WHAT THE TASK REQUIRES >> Quote, without any changes, the part of the saved entries that opens with the line containing "Question: Estimate the" and closes with the line containing "(B) swivel chair".

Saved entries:
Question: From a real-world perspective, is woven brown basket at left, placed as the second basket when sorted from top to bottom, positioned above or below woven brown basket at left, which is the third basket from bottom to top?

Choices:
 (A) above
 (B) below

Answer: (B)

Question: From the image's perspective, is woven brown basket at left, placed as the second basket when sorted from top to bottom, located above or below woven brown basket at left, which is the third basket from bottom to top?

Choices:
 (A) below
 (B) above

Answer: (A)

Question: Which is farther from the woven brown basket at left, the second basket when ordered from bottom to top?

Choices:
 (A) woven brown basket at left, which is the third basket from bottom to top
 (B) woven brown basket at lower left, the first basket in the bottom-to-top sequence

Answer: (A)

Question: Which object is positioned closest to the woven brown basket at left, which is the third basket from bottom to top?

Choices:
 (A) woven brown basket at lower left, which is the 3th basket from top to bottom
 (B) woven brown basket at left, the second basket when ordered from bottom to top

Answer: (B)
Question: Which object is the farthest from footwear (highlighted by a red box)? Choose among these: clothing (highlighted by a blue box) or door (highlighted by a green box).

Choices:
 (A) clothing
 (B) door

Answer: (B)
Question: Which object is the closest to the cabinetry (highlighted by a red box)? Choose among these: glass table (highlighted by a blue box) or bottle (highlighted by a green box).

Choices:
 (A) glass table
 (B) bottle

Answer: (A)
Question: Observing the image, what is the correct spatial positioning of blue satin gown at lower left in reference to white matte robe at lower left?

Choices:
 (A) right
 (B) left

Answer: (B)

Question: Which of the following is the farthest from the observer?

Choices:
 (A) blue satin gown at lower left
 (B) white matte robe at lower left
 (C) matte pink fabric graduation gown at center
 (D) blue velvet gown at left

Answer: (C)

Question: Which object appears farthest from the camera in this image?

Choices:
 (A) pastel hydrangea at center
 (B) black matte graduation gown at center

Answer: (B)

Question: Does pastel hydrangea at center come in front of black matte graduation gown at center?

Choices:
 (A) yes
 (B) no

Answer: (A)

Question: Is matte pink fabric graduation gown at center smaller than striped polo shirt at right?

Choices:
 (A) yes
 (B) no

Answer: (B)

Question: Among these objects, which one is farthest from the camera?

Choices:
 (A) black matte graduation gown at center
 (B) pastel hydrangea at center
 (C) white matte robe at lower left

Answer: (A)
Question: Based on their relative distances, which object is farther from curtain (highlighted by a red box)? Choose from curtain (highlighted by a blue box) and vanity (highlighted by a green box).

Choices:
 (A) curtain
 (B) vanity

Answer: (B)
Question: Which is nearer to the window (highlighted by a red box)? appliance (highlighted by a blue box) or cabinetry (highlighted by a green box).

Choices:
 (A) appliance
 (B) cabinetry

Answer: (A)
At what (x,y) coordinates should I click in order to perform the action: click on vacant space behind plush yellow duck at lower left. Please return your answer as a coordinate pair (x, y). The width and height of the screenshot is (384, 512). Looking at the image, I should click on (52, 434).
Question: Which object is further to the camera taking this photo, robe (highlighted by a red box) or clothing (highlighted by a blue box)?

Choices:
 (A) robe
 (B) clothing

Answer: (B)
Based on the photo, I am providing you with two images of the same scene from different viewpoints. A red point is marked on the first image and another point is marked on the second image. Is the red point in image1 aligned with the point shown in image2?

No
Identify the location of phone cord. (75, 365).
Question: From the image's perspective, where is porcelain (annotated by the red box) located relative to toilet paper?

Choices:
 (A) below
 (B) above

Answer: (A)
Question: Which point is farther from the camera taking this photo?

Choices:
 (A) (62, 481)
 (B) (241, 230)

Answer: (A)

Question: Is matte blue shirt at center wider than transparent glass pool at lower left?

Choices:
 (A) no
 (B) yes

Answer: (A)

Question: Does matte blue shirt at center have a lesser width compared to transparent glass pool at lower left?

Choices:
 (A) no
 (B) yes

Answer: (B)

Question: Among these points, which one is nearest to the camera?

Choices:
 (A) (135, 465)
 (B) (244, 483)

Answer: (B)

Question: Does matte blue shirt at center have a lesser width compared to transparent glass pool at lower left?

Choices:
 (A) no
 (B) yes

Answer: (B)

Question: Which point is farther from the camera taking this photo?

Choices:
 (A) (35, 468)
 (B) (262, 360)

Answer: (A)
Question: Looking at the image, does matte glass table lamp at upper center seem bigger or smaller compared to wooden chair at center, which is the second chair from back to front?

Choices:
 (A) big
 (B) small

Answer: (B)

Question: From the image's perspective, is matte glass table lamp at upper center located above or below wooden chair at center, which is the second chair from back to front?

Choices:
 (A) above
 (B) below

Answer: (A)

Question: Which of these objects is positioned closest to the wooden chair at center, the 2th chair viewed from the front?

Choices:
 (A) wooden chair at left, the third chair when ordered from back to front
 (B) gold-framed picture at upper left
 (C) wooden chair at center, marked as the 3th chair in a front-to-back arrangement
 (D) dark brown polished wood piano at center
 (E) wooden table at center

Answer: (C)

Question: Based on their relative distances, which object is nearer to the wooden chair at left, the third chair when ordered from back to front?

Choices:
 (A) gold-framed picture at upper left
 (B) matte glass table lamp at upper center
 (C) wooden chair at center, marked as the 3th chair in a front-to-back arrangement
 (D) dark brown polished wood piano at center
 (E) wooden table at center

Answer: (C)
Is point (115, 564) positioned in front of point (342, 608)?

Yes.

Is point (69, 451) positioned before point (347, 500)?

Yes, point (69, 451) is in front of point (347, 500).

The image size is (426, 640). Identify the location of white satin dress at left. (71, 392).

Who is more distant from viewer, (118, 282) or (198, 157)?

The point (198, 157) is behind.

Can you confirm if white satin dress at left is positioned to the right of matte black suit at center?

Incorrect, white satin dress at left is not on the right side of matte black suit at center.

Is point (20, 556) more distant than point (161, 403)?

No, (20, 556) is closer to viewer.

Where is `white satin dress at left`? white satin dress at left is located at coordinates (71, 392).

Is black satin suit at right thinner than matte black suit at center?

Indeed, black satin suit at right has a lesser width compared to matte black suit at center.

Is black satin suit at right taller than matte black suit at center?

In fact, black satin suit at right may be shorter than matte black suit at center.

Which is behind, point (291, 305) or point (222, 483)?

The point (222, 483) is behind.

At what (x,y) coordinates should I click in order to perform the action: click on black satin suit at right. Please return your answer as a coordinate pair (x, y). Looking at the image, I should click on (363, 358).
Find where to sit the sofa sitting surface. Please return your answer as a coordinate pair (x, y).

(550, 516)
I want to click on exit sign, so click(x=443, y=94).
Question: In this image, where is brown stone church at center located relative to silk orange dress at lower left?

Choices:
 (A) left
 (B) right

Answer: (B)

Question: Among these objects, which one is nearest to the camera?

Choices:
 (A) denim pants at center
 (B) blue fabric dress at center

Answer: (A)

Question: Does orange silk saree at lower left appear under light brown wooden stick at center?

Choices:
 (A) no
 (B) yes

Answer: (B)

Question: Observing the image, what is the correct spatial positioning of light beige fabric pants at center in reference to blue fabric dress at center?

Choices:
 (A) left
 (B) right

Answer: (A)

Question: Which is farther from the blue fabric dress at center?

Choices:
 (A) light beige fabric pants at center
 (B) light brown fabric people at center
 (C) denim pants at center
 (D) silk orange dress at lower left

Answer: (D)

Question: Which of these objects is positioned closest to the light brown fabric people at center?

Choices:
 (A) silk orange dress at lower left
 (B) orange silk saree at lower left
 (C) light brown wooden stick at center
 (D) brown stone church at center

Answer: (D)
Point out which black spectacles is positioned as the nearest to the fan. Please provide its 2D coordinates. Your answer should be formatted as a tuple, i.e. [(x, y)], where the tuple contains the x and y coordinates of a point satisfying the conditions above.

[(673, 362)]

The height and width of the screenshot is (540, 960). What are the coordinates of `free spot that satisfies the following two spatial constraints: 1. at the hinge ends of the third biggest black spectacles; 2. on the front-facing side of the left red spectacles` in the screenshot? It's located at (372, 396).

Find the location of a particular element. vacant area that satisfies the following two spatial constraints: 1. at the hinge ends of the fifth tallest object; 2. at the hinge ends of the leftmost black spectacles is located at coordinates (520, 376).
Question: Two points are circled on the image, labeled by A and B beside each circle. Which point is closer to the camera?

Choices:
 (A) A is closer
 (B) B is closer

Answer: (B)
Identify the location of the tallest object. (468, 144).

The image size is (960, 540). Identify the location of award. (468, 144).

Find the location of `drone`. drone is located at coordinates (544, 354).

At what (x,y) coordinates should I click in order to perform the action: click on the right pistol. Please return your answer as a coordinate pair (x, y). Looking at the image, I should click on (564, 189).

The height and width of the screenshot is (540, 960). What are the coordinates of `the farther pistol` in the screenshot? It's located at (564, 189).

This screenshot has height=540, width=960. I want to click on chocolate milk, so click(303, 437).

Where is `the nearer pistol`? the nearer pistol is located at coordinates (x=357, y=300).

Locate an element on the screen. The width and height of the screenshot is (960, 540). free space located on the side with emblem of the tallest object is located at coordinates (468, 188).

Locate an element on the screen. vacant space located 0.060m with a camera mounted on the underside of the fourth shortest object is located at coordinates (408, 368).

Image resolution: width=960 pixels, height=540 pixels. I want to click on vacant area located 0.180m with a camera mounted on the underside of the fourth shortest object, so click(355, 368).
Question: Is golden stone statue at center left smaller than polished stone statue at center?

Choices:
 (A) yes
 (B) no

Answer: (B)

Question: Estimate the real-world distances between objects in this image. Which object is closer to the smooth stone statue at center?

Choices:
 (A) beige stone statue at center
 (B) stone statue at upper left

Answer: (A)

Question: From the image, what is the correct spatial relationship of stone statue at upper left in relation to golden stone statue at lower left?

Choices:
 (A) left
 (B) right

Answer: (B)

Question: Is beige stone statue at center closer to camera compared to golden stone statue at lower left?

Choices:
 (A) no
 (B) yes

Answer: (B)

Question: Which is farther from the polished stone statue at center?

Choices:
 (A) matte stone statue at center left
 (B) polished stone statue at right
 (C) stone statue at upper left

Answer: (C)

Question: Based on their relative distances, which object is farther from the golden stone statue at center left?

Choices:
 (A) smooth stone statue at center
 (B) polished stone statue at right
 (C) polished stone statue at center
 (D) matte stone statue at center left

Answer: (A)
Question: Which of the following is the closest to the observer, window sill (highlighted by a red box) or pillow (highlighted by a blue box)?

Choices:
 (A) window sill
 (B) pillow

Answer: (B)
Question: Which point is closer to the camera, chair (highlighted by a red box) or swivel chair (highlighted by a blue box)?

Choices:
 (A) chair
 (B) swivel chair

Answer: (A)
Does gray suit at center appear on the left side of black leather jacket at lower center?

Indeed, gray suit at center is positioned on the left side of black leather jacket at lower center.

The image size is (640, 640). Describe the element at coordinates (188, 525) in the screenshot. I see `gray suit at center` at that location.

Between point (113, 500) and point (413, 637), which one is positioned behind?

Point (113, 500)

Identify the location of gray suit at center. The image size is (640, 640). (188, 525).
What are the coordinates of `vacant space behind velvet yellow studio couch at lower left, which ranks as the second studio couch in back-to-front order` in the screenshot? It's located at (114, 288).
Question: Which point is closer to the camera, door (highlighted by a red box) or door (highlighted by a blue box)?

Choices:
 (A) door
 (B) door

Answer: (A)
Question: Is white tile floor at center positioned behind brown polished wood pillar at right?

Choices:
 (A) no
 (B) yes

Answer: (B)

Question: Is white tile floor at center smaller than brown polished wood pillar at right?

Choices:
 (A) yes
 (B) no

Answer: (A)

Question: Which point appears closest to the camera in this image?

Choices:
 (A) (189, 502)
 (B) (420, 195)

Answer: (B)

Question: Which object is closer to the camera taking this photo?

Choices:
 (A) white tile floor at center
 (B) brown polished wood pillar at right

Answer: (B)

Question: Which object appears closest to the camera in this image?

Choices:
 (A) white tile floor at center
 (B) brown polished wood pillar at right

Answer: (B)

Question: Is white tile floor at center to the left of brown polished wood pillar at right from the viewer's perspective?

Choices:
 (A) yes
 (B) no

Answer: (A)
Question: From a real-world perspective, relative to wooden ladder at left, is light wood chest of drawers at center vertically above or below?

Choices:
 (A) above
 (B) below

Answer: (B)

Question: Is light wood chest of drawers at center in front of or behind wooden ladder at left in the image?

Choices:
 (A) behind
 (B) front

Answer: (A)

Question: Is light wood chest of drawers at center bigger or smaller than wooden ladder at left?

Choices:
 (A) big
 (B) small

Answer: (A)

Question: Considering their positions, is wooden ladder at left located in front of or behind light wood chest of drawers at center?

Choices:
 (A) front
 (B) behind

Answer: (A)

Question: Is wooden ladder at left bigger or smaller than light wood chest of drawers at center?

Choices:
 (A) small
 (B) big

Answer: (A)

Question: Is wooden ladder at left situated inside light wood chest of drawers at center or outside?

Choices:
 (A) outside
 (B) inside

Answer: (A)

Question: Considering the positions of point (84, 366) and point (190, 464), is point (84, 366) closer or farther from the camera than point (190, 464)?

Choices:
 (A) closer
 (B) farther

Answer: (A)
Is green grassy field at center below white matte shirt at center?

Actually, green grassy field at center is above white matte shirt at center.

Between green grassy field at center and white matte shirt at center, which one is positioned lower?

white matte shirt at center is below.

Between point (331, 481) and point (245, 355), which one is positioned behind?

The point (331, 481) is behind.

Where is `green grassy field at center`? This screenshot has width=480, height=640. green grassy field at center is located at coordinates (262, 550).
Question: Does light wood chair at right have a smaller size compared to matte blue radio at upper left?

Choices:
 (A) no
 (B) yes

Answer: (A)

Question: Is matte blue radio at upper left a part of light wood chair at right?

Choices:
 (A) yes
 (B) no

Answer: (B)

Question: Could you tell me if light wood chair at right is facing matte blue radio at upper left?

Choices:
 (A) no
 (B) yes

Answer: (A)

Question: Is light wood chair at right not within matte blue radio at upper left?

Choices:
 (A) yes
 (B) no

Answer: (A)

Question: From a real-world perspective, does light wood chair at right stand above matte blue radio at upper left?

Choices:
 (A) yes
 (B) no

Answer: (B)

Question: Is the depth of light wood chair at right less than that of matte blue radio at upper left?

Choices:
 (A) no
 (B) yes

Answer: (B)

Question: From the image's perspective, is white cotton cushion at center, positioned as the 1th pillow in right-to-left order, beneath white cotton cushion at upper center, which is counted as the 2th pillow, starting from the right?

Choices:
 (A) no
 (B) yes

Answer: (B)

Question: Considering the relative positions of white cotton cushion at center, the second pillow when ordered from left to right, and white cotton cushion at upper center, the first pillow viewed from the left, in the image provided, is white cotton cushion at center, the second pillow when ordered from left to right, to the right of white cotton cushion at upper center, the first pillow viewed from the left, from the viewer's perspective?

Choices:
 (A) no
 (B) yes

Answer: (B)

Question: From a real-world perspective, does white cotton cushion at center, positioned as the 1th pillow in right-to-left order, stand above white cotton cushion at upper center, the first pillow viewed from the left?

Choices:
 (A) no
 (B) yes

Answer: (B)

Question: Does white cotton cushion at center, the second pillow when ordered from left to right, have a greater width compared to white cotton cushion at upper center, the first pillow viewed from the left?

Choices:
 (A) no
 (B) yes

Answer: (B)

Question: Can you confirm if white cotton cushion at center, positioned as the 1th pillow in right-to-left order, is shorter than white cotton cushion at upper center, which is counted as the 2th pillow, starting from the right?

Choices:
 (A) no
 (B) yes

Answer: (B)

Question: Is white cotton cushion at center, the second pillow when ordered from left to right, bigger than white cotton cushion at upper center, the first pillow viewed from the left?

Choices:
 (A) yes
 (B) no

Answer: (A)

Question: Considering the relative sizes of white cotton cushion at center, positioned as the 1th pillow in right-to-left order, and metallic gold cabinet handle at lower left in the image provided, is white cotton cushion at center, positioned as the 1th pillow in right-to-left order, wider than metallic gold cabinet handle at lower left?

ANSWER TO THE PROBLEM >>
Question: Estimate the real-world distances between objects in this image. Which object is closer to the smooth stone statue at center?

Choices:
 (A) beige stone statue at center
 (B) stone statue at upper left

Answer: (A)

Question: From the image, what is the correct spatial relationship of stone statue at upper left in relation to golden stone statue at lower left?

Choices:
 (A) left
 (B) right

Answer: (B)

Question: Is beige stone statue at center closer to camera compared to golden stone statue at lower left?

Choices:
 (A) no
 (B) yes

Answer: (B)

Question: Which is farther from the polished stone statue at center?

Choices:
 (A) matte stone statue at center left
 (B) polished stone statue at right
 (C) stone statue at upper left

Answer: (C)

Question: Based on their relative distances, which object is farther from the golden stone statue at center left?

Choices:
 (A) smooth stone statue at center
 (B) polished stone statue at right
 (C) polished stone statue at center
 (D) matte stone statue at center left

Answer: (A)
Question: Which of the following is the closest to the observer, window sill (highlighted by a red box) or pillow (highlighted by a blue box)?

Choices:
 (A) window sill
 (B) pillow

Answer: (B)
Question: Which point is closer to the camera, chair (highlighted by a red box) or swivel chair (highlighted by a blue box)?

Choices:
 (A) chair
 (B) swivel chair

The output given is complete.